- **Activity**:
In the copy, include every record below exactly as it appears, but no pictures.

- **Data to process**:
▼
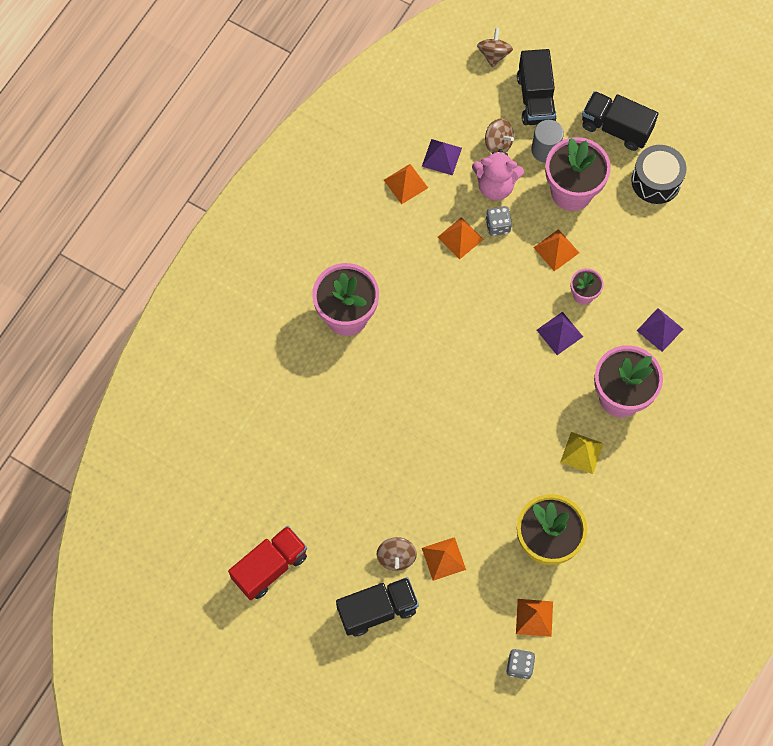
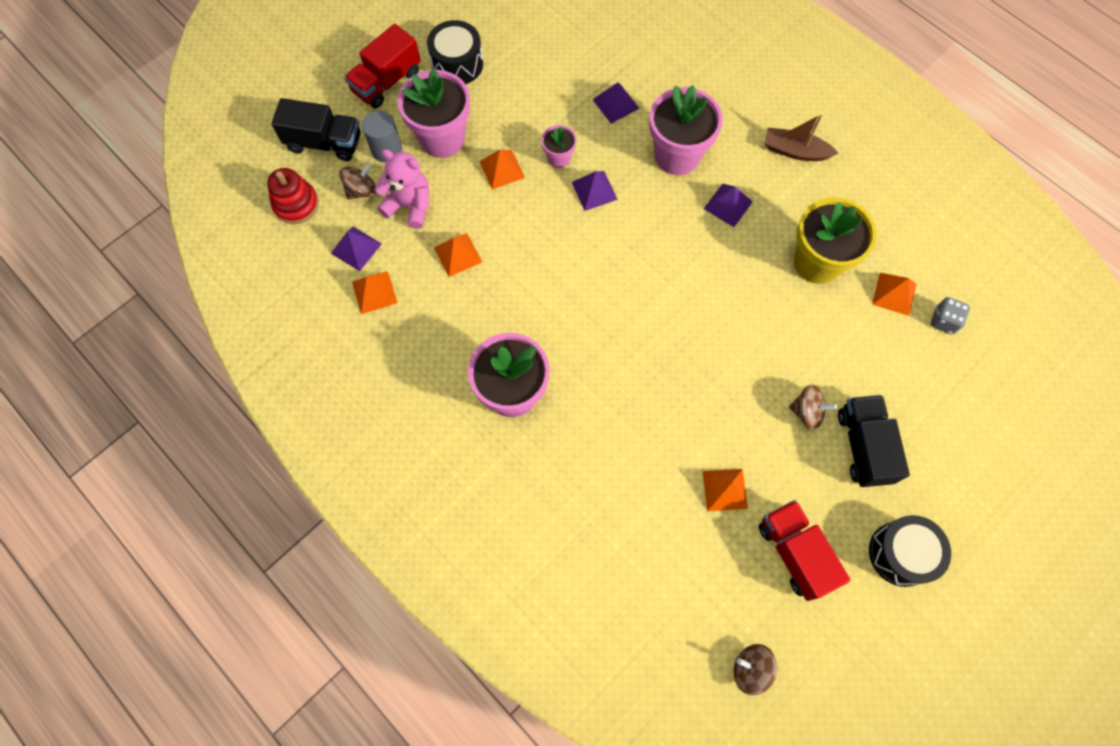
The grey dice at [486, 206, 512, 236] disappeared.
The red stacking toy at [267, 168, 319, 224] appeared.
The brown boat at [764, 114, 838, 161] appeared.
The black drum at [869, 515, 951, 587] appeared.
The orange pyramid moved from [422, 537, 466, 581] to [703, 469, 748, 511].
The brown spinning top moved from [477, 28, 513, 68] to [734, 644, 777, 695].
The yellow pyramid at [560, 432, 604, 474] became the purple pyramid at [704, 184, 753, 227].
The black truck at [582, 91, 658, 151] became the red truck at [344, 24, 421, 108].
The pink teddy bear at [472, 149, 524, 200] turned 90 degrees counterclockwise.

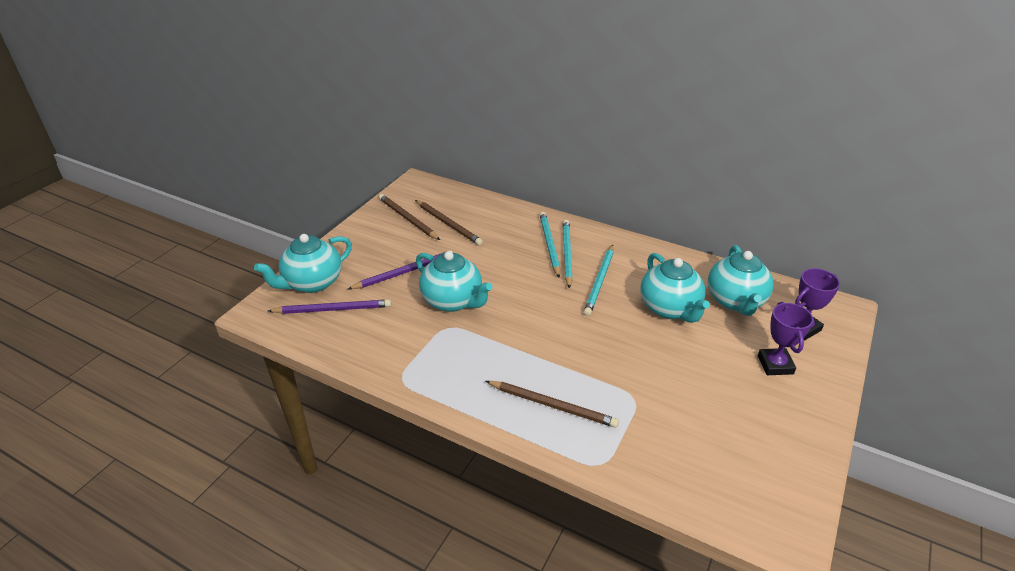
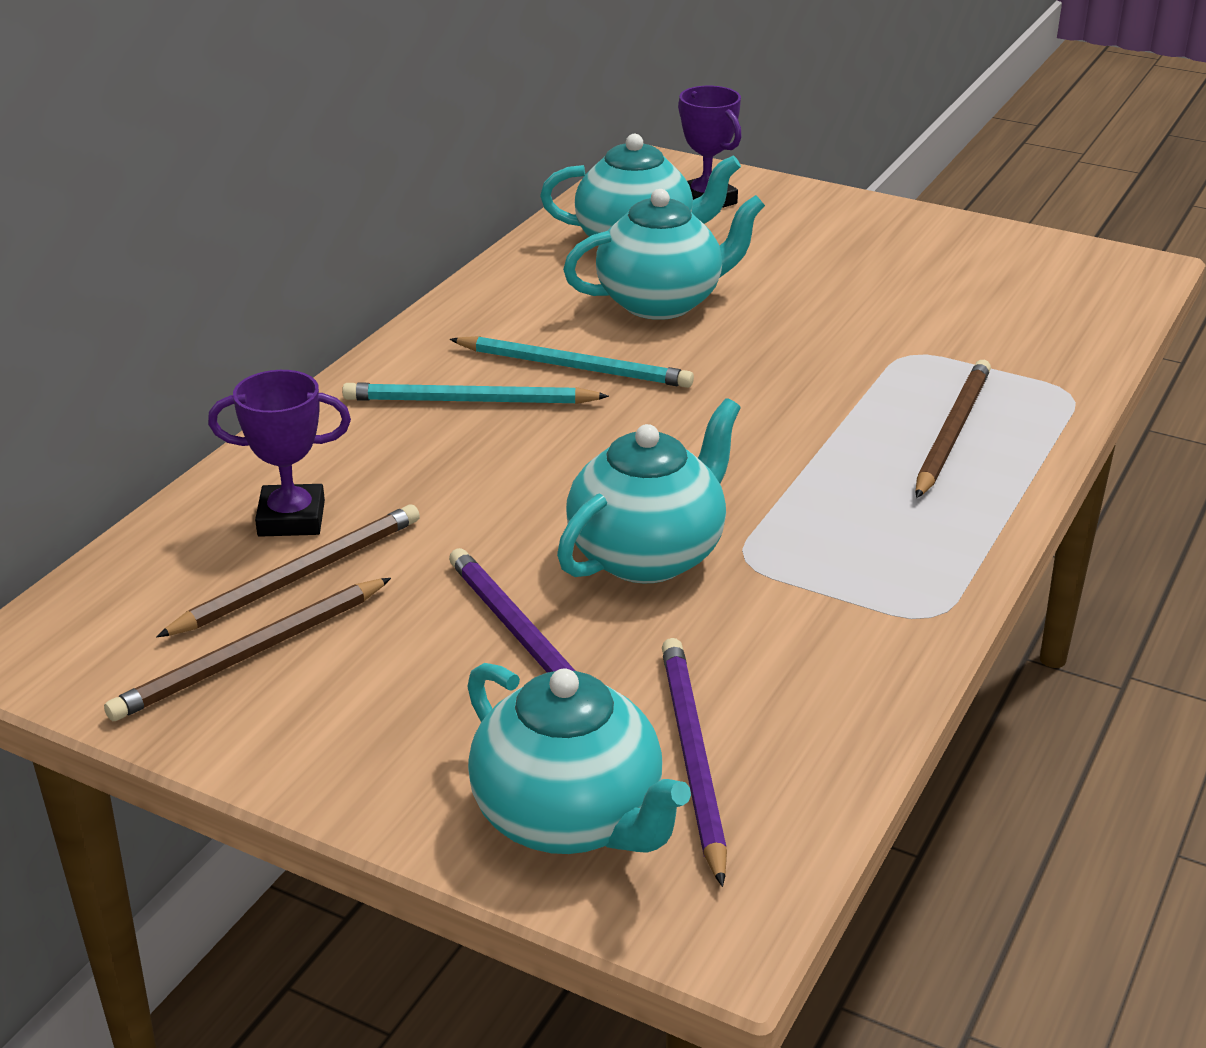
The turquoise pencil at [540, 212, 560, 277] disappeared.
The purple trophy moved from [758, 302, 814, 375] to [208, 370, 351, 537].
▲
- **Answer box**:
The grey dice at [486, 206, 512, 236] disappeared.
The red stacking toy at [267, 168, 319, 224] appeared.
The brown boat at [764, 114, 838, 161] appeared.
The black drum at [869, 515, 951, 587] appeared.
The orange pyramid moved from [422, 537, 466, 581] to [703, 469, 748, 511].
The brown spinning top moved from [477, 28, 513, 68] to [734, 644, 777, 695].
The yellow pyramid at [560, 432, 604, 474] became the purple pyramid at [704, 184, 753, 227].
The black truck at [582, 91, 658, 151] became the red truck at [344, 24, 421, 108].
The pink teddy bear at [472, 149, 524, 200] turned 90 degrees counterclockwise.

The turquoise pencil at [540, 212, 560, 277] disappeared.
The purple trophy moved from [758, 302, 814, 375] to [208, 370, 351, 537].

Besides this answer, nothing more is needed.